— INPUT DATA —
• • •

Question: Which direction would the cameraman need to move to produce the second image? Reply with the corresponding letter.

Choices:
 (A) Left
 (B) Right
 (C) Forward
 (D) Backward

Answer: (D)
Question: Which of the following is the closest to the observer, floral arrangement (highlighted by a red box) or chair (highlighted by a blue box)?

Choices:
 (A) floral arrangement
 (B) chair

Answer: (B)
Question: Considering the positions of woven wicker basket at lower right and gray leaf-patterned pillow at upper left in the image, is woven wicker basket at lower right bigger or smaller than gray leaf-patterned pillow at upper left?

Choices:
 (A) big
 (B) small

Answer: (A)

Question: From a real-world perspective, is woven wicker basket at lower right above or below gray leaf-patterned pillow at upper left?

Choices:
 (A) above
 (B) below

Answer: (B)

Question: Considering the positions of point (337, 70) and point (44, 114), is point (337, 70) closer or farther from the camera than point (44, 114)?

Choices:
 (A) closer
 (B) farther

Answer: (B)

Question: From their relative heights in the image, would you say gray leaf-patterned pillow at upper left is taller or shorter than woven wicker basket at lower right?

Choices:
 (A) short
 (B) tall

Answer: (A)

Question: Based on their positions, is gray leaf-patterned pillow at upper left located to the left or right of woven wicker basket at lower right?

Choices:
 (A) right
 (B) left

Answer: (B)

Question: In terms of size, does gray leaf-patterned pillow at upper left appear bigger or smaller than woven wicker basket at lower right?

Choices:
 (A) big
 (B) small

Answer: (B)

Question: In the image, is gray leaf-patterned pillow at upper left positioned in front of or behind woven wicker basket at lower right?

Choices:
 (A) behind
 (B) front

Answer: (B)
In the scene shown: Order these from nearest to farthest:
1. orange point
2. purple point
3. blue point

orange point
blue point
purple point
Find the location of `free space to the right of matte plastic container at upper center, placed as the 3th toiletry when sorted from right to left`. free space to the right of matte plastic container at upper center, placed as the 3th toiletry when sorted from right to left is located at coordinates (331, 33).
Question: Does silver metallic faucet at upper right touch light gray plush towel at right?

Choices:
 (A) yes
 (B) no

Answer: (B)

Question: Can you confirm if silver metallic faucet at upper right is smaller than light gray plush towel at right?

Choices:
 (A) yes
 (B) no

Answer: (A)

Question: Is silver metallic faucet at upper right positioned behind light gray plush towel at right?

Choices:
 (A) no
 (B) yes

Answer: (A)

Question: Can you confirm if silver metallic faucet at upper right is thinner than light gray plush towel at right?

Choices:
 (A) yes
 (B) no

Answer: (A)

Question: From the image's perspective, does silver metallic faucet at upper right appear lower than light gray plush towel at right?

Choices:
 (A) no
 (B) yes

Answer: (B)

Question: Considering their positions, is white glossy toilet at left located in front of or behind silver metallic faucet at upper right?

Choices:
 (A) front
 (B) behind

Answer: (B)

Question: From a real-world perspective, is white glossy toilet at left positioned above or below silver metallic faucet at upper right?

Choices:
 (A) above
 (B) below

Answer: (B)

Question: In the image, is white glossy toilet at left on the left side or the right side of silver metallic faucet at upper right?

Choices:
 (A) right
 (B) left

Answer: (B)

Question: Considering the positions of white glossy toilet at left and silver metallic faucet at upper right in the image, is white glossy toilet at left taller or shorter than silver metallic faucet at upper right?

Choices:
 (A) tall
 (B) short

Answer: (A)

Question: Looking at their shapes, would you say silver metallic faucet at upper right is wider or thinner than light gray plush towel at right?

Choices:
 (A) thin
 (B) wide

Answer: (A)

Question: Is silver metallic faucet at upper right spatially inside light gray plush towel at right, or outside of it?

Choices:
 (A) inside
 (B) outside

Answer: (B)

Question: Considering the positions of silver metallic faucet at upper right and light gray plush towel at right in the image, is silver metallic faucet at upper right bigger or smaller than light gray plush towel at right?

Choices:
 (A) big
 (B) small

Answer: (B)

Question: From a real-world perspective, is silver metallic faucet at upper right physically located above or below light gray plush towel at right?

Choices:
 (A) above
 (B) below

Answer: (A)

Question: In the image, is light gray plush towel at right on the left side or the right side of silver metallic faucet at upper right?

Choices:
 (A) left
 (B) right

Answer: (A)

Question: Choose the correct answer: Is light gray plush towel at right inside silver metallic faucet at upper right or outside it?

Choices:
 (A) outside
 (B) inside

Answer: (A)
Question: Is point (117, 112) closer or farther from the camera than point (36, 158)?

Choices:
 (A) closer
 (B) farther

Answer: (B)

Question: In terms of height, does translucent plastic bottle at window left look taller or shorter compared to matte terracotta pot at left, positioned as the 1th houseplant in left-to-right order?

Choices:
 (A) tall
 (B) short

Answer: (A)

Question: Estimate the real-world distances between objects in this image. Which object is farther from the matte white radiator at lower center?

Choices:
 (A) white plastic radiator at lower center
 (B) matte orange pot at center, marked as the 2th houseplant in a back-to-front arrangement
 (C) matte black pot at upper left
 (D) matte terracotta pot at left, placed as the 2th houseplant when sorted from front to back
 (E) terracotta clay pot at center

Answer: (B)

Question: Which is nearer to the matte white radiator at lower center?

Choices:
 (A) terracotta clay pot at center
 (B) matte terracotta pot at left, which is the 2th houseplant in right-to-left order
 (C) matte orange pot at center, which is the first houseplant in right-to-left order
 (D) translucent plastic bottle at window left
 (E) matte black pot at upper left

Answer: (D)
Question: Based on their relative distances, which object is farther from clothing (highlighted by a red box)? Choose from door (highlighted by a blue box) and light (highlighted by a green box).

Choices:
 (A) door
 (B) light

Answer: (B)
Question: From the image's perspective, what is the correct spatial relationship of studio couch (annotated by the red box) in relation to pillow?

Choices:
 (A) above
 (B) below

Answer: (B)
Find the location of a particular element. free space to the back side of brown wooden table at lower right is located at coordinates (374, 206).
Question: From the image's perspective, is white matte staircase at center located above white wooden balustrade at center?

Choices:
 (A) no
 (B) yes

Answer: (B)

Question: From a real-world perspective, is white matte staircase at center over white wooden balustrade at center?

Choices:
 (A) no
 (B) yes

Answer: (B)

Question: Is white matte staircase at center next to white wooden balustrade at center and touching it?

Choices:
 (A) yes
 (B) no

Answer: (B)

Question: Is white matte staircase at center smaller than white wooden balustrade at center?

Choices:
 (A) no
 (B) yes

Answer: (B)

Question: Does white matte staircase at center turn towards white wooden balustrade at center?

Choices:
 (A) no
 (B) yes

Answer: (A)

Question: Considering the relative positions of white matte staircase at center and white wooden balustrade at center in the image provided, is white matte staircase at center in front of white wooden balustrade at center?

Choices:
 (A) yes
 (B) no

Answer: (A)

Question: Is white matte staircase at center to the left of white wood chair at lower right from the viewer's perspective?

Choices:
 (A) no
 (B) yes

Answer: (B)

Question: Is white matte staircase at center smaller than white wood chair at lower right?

• • •

— GOAL OF THE EXERCISE —
Collect every line of the listing above that contains the word "radiator", matching case exactly.

— WRITTEN RESPONSE —
Question: Estimate the real-world distances between objects in this image. Which object is farther from the matte white radiator at lower center?
 (A) white plastic radiator at lower center
Question: Which is nearer to the matte white radiator at lower center?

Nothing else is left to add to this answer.